### Supplied information:

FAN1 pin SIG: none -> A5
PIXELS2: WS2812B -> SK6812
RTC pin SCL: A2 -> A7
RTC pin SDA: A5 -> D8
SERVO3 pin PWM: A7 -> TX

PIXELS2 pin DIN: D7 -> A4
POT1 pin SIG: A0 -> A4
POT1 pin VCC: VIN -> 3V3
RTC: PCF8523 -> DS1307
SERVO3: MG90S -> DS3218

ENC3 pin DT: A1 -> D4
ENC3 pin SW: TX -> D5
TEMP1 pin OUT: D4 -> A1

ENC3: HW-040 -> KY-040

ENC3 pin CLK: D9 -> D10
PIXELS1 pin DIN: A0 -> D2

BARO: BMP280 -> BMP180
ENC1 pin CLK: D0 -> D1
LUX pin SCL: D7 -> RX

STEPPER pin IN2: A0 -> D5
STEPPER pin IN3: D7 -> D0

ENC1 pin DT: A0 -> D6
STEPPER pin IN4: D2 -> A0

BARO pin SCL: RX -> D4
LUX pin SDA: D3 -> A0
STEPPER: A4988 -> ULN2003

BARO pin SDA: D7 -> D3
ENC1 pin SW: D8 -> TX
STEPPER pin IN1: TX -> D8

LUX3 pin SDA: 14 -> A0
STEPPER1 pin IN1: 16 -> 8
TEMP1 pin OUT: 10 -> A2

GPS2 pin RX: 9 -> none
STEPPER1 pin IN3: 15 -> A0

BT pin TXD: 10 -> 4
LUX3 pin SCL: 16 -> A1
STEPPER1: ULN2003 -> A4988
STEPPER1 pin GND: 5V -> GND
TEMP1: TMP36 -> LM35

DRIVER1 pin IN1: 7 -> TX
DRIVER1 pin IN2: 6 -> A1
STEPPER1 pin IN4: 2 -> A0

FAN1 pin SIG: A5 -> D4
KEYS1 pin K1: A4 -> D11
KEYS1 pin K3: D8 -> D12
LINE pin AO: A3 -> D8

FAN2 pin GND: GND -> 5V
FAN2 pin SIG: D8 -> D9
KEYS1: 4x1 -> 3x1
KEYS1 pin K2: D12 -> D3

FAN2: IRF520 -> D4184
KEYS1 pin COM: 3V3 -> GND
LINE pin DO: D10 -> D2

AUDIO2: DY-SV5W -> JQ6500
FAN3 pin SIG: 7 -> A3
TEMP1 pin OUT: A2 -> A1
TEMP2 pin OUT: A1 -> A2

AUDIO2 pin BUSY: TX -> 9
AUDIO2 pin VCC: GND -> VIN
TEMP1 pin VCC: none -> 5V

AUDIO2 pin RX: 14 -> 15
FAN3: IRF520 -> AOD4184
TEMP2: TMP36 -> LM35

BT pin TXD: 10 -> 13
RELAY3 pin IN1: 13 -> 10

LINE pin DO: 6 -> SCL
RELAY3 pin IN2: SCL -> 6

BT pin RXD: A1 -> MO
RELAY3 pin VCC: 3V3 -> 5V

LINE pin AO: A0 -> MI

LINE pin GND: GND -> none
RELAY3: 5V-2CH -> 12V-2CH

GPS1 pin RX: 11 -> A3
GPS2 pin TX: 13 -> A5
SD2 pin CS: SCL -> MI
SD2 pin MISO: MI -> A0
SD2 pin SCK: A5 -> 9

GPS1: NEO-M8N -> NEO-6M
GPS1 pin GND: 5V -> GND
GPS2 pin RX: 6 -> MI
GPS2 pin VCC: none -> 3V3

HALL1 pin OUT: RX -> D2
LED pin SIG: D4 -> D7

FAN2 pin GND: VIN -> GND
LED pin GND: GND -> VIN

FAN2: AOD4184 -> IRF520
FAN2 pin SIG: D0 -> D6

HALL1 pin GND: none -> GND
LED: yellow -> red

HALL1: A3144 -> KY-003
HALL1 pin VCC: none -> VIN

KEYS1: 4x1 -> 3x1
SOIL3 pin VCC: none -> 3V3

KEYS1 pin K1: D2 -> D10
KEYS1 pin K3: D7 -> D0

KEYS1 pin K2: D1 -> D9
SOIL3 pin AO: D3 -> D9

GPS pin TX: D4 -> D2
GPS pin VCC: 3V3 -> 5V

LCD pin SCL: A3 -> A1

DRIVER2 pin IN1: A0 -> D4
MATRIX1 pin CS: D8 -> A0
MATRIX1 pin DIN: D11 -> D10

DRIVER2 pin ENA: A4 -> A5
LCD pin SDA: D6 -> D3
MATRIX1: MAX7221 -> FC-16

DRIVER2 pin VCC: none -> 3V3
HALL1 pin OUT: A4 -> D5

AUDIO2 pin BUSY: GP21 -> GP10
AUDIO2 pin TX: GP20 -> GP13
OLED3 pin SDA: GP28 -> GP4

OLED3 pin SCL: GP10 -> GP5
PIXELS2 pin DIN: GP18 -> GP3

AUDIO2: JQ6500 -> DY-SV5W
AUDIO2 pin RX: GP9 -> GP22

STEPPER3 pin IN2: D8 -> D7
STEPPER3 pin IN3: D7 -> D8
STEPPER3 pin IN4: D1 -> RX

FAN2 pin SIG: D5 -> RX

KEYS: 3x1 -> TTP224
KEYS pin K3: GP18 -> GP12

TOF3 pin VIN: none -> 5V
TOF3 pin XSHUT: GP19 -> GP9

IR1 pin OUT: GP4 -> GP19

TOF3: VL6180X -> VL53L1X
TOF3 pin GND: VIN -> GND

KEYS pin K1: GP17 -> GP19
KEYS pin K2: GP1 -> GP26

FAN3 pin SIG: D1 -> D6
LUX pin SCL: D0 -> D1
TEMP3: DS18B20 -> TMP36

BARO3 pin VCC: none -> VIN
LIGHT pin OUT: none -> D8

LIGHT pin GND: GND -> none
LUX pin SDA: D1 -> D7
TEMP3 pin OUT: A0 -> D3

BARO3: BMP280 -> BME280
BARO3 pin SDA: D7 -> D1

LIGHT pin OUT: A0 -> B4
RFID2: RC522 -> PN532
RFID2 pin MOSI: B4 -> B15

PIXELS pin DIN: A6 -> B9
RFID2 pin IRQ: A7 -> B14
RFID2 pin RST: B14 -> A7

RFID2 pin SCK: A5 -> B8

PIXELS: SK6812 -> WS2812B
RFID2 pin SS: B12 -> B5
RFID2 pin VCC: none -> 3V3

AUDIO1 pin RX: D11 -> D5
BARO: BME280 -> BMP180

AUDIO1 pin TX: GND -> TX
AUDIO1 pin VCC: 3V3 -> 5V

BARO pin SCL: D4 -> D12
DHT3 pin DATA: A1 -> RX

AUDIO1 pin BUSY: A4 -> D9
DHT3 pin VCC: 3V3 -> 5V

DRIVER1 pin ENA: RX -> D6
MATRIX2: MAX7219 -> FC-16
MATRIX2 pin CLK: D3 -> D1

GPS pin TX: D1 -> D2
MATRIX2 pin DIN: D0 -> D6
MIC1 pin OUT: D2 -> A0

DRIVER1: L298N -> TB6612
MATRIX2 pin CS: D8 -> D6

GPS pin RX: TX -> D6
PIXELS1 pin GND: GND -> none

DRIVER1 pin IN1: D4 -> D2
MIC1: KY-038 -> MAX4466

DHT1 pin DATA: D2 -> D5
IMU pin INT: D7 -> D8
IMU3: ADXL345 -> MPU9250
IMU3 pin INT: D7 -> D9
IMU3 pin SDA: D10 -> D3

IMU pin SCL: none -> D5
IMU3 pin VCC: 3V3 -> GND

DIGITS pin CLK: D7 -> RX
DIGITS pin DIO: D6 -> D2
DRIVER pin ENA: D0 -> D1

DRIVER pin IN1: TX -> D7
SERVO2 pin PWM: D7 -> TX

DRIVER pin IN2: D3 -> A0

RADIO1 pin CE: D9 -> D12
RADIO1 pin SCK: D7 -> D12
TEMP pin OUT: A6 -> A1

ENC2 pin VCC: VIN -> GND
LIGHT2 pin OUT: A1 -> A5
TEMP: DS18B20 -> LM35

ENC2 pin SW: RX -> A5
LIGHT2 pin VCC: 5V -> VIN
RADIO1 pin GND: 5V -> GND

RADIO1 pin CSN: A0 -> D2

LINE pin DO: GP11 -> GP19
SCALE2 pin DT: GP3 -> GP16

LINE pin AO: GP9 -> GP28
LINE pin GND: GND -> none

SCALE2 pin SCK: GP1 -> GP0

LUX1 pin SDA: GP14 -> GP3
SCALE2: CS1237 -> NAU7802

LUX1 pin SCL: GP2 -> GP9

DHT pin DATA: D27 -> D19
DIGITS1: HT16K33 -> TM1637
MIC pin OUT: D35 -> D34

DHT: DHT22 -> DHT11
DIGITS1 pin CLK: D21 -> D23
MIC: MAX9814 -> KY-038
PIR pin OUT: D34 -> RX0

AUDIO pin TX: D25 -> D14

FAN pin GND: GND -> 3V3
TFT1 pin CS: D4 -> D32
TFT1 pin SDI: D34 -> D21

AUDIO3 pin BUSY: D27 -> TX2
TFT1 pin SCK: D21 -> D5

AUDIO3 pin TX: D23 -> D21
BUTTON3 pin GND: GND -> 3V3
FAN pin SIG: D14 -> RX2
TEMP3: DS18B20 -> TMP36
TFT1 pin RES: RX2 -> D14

### Task requirements:
Out of the listing above, reproduce exactly the lines from the one with "AUDIO1 pin TX: GND -> TX" up to and including the one with "MIC1 pin OUT: D2 -> A0".

### Response box:
AUDIO1 pin TX: GND -> TX
AUDIO1 pin VCC: 3V3 -> 5V

BARO pin SCL: D4 -> D12
DHT3 pin DATA: A1 -> RX

AUDIO1 pin BUSY: A4 -> D9
DHT3 pin VCC: 3V3 -> 5V

DRIVER1 pin ENA: RX -> D6
MATRIX2: MAX7219 -> FC-16
MATRIX2 pin CLK: D3 -> D1

GPS pin TX: D1 -> D2
MATRIX2 pin DIN: D0 -> D6
MIC1 pin OUT: D2 -> A0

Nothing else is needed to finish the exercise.